Make an exact copy of every record that follows.

[Source data Boundary: Start]

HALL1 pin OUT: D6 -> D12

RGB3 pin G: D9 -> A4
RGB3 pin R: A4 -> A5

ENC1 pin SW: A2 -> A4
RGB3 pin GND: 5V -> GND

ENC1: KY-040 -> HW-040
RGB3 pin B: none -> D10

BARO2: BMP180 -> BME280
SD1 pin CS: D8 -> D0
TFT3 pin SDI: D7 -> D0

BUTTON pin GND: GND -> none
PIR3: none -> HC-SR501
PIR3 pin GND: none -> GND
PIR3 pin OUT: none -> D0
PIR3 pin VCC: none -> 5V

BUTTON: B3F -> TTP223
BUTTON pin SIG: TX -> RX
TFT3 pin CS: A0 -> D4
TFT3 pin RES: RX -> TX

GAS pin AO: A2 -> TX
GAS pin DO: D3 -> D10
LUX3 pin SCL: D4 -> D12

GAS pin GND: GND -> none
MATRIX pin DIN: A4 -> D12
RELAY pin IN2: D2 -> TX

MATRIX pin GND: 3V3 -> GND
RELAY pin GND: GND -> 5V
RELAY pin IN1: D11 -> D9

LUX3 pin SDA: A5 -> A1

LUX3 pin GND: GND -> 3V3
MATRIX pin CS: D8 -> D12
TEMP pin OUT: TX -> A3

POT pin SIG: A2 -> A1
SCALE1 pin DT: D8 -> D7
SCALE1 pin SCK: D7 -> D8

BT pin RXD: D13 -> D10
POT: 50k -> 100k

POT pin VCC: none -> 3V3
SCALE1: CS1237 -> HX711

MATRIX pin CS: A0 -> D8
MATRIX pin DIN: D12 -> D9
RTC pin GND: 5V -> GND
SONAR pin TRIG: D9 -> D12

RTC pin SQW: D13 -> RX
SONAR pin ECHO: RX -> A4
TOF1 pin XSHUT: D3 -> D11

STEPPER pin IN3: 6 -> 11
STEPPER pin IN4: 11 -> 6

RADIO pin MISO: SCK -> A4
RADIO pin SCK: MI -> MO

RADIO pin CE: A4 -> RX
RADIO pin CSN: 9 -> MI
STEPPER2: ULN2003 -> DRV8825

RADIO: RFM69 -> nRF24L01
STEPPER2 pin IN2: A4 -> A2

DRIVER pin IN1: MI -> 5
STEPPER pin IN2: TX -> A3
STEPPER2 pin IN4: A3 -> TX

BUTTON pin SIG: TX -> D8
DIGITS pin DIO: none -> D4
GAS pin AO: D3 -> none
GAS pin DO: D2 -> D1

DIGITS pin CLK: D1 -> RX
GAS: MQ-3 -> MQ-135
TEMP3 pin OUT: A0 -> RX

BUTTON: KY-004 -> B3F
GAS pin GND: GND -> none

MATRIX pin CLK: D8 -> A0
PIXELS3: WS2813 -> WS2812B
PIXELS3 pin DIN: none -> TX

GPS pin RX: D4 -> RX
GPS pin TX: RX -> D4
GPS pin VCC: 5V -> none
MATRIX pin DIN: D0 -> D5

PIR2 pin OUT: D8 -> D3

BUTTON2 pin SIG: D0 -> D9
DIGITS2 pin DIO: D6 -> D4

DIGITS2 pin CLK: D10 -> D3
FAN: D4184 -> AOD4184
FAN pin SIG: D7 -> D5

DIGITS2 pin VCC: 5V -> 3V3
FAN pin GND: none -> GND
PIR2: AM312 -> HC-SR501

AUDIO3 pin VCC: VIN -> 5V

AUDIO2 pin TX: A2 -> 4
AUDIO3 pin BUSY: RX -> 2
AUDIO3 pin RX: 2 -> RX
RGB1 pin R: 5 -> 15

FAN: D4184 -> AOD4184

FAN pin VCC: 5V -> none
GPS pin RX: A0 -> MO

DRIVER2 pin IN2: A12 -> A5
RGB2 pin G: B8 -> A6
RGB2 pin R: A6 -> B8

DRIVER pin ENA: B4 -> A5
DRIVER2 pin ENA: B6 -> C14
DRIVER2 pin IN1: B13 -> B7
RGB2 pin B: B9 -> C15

[Source data Boundary: End]

__Task output__.
HALL1 pin OUT: D6 -> D12

RGB3 pin G: D9 -> A4
RGB3 pin R: A4 -> A5

ENC1 pin SW: A2 -> A4
RGB3 pin GND: 5V -> GND

ENC1: KY-040 -> HW-040
RGB3 pin B: none -> D10

BARO2: BMP180 -> BME280
SD1 pin CS: D8 -> D0
TFT3 pin SDI: D7 -> D0

BUTTON pin GND: GND -> none
PIR3: none -> HC-SR501
PIR3 pin GND: none -> GND
PIR3 pin OUT: none -> D0
PIR3 pin VCC: none -> 5V

BUTTON: B3F -> TTP223
BUTTON pin SIG: TX -> RX
TFT3 pin CS: A0 -> D4
TFT3 pin RES: RX -> TX

GAS pin AO: A2 -> TX
GAS pin DO: D3 -> D10
LUX3 pin SCL: D4 -> D12

GAS pin GND: GND -> none
MATRIX pin DIN: A4 -> D12
RELAY pin IN2: D2 -> TX

MATRIX pin GND: 3V3 -> GND
RELAY pin GND: GND -> 5V
RELAY pin IN1: D11 -> D9

LUX3 pin SDA: A5 -> A1

LUX3 pin GND: GND -> 3V3
MATRIX pin CS: D8 -> D12
TEMP pin OUT: TX -> A3

POT pin SIG: A2 -> A1
SCALE1 pin DT: D8 -> D7
SCALE1 pin SCK: D7 -> D8

BT pin RXD: D13 -> D10
POT: 50k -> 100k

POT pin VCC: none -> 3V3
SCALE1: CS1237 -> HX711

MATRIX pin CS: A0 -> D8
MATRIX pin DIN: D12 -> D9
RTC pin GND: 5V -> GND
SONAR pin TRIG: D9 -> D12

RTC pin SQW: D13 -> RX
SONAR pin ECHO: RX -> A4
TOF1 pin XSHUT: D3 -> D11

STEPPER pin IN3: 6 -> 11
STEPPER pin IN4: 11 -> 6

RADIO pin MISO: SCK -> A4
RADIO pin SCK: MI -> MO

RADIO pin CE: A4 -> RX
RADIO pin CSN: 9 -> MI
STEPPER2: ULN2003 -> DRV8825

RADIO: RFM69 -> nRF24L01
STEPPER2 pin IN2: A4 -> A2

DRIVER pin IN1: MI -> 5
STEPPER pin IN2: TX -> A3
STEPPER2 pin IN4: A3 -> TX

BUTTON pin SIG: TX -> D8
DIGITS pin DIO: none -> D4
GAS pin AO: D3 -> none
GAS pin DO: D2 -> D1

DIGITS pin CLK: D1 -> RX
GAS: MQ-3 -> MQ-135
TEMP3 pin OUT: A0 -> RX

BUTTON: KY-004 -> B3F
GAS pin GND: GND -> none

MATRIX pin CLK: D8 -> A0
PIXELS3: WS2813 -> WS2812B
PIXELS3 pin DIN: none -> TX

GPS pin RX: D4 -> RX
GPS pin TX: RX -> D4
GPS pin VCC: 5V -> none
MATRIX pin DIN: D0 -> D5

PIR2 pin OUT: D8 -> D3

BUTTON2 pin SIG: D0 -> D9
DIGITS2 pin DIO: D6 -> D4

DIGITS2 pin CLK: D10 -> D3
FAN: D4184 -> AOD4184
FAN pin SIG: D7 -> D5

DIGITS2 pin VCC: 5V -> 3V3
FAN pin GND: none -> GND
PIR2: AM312 -> HC-SR501

AUDIO3 pin VCC: VIN -> 5V

AUDIO2 pin TX: A2 -> 4
AUDIO3 pin BUSY: RX -> 2
AUDIO3 pin RX: 2 -> RX
RGB1 pin R: 5 -> 15

FAN: D4184 -> AOD4184

FAN pin VCC: 5V -> none
GPS pin RX: A0 -> MO

DRIVER2 pin IN2: A12 -> A5
RGB2 pin G: B8 -> A6
RGB2 pin R: A6 -> B8

DRIVER pin ENA: B4 -> A5
DRIVER2 pin ENA: B6 -> C14
DRIVER2 pin IN1: B13 -> B7
RGB2 pin B: B9 -> C15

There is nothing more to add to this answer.